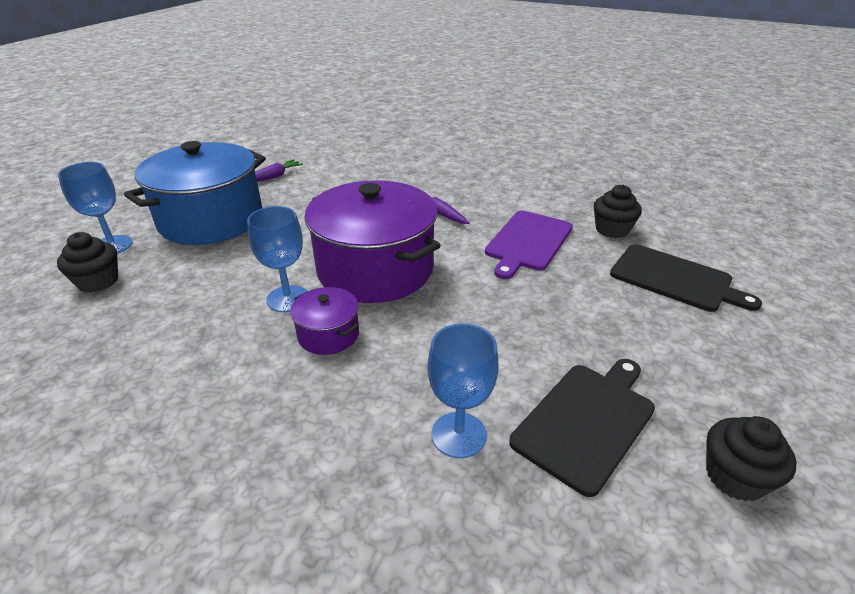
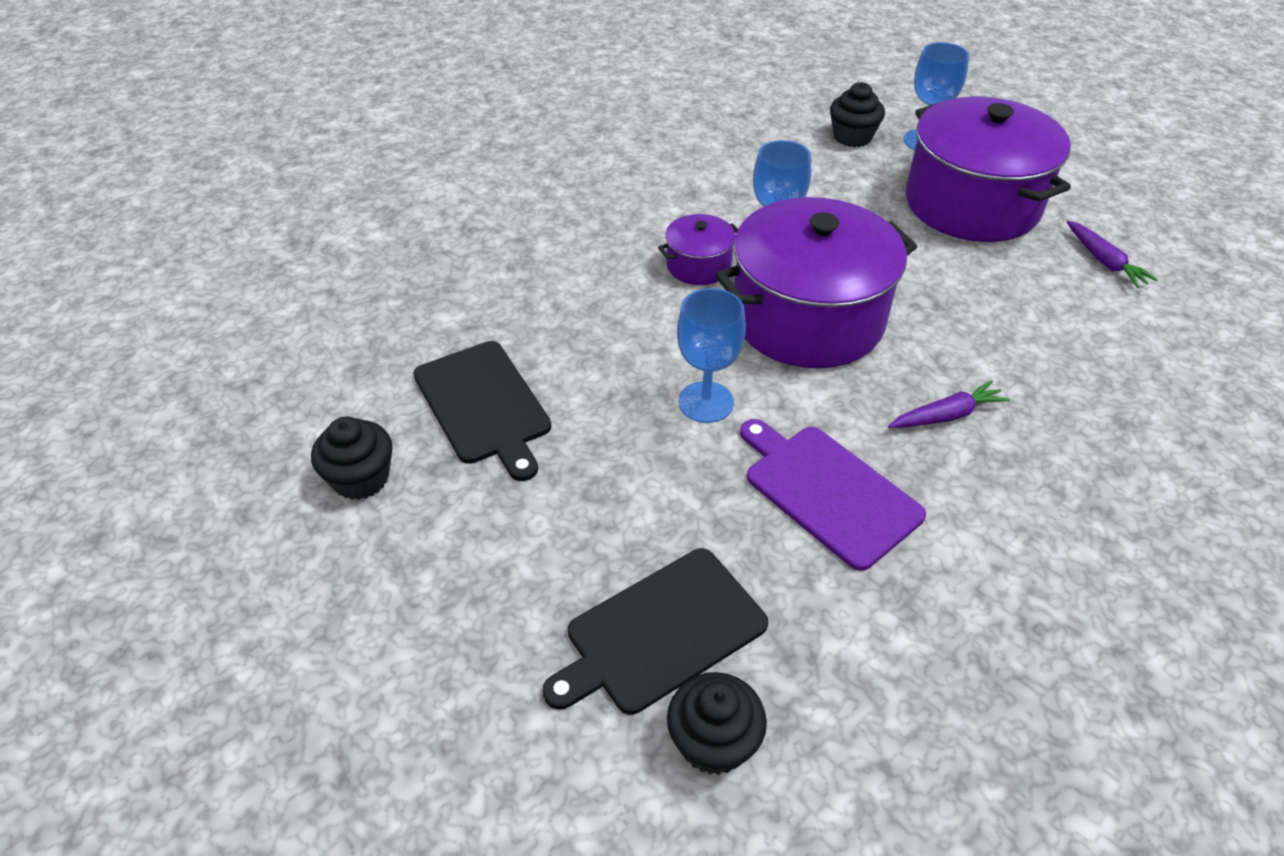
camera: 110 degrees right, 10 degrees up
(211, 220) = (972, 204): blue pot -> purple pot
(459, 435) = (524, 318): blue goblet -> blue goblet (706, 402)
(612, 230) = (835, 629): black cupcake -> black cupcake (713, 742)

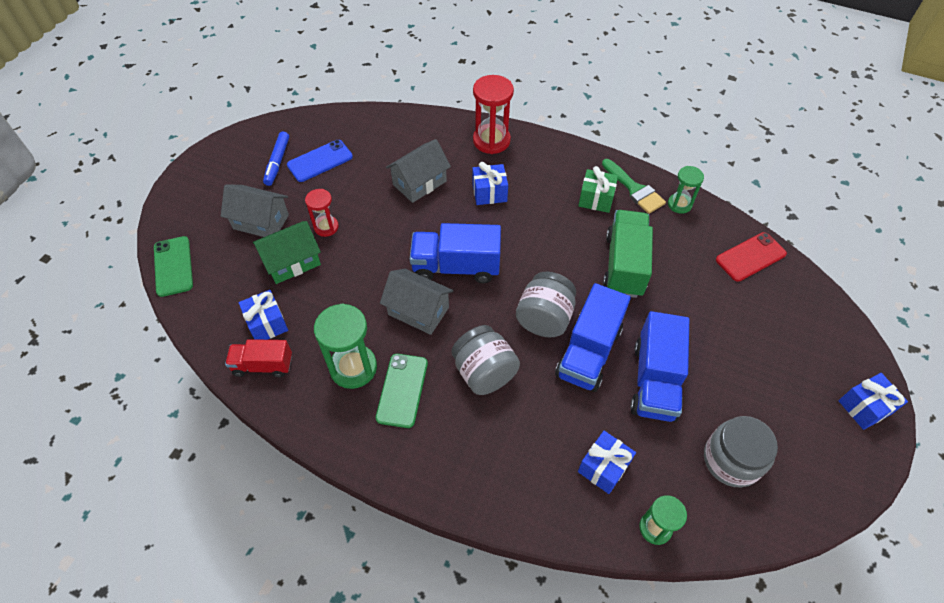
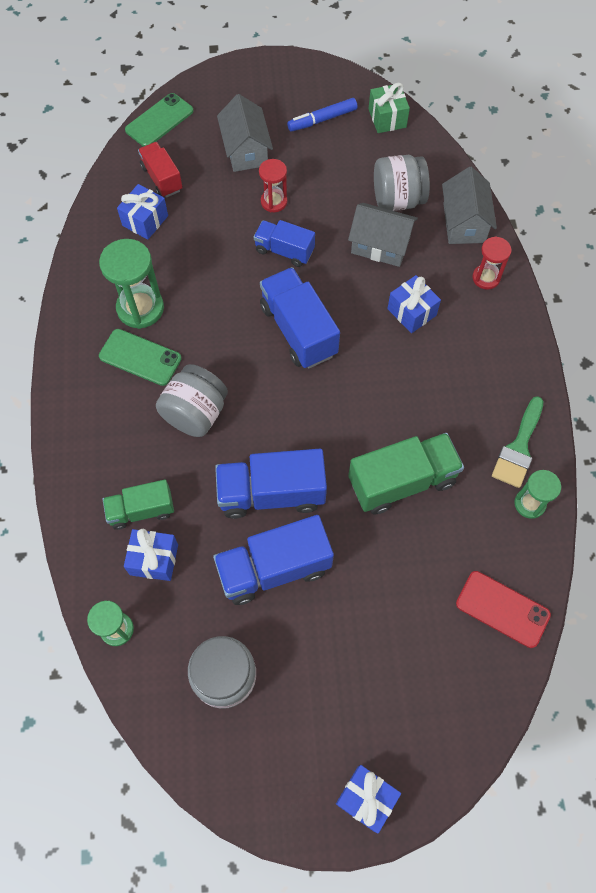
camera: 60 degrees right, 10 degrees up
(263, 365) = (104, 242): red truck -> red truck (162, 178)
(292, 262) = (218, 200): green house -> none
(320, 161) = (348, 150): blue phone -> none
(377, 242) = (284, 251): none -> blue truck
(402, 390) = (140, 357): green phone -> green phone turned 45 degrees clockwise
(418, 311) = (229, 326): grey house -> grey house (464, 223)
(491, 141) = (486, 278): red hourglass -> red hourglass, size x0.60
(544, 318) = (286, 436): grey jar -> grey jar (397, 200)
(552, 456) = (141, 510): none -> green truck
(596, 199) = (475, 415): green gift -> green gift (387, 118)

______

ACTIVITY ::
For this task, return exactly the stretch of the listing above from the line with "(211, 220) = (972, 204): blue" through the line with "(377, 242) = (284, 251): none -> blue truck", inclusive and without pictures.

TASK OUTPUT ::
(211, 220) = (972, 204): blue pot -> purple pot
(459, 435) = (524, 318): blue goblet -> blue goblet (706, 402)
(612, 230) = (835, 629): black cupcake -> black cupcake (713, 742)

camera: 60 degrees right, 10 degrees up
(263, 365) = (104, 242): red truck -> red truck (162, 178)
(292, 262) = (218, 200): green house -> none
(320, 161) = (348, 150): blue phone -> none
(377, 242) = (284, 251): none -> blue truck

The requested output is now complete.